* **Information provided**
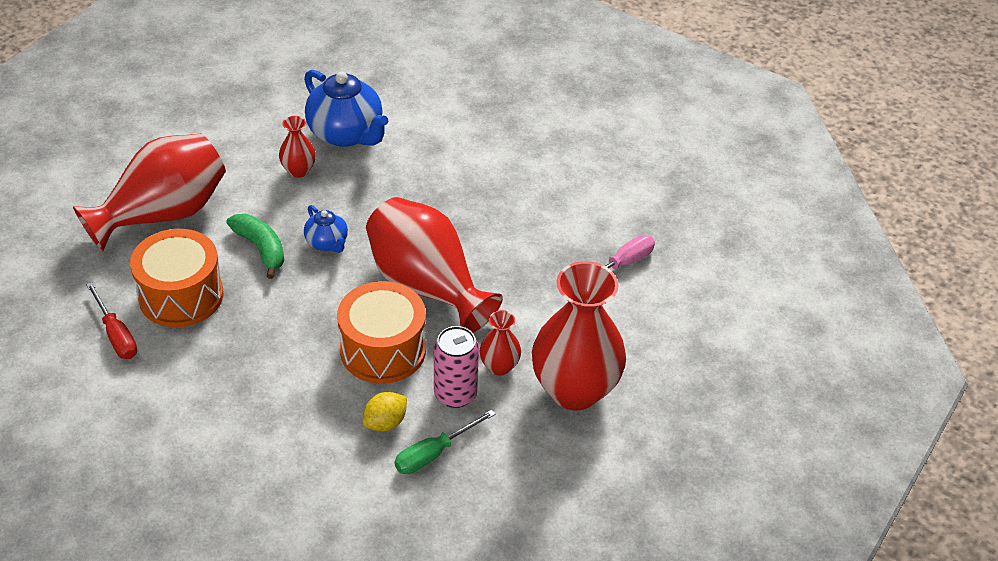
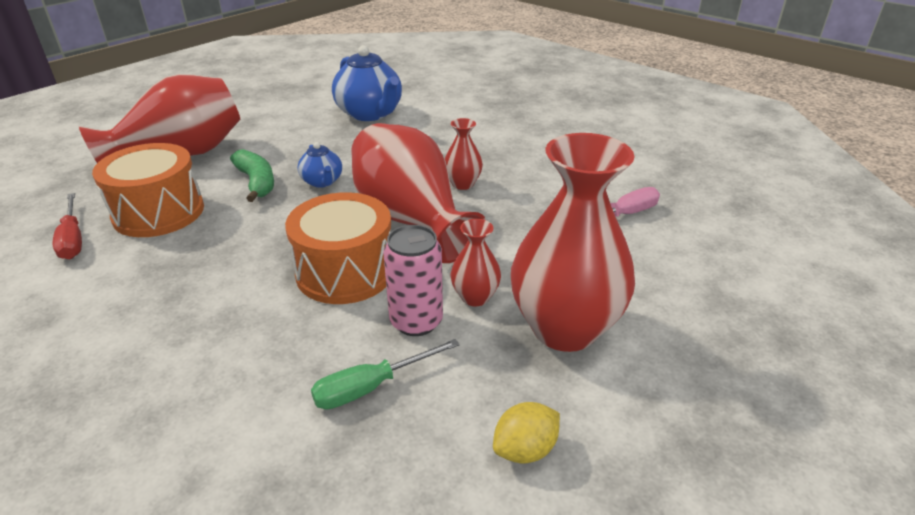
camera: 10 degrees right, 10 degrees down
(298, 170) = (318, 133): red vase -> red vase (462, 184)
(385, 423) = (321, 346): yellow lemon -> yellow lemon (525, 449)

* **Work item**
Could you return the entire listing above verbatim while dropping each picture?

* **Answer for the task**
camera: 10 degrees right, 10 degrees down
(298, 170) = (318, 133): red vase -> red vase (462, 184)
(385, 423) = (321, 346): yellow lemon -> yellow lemon (525, 449)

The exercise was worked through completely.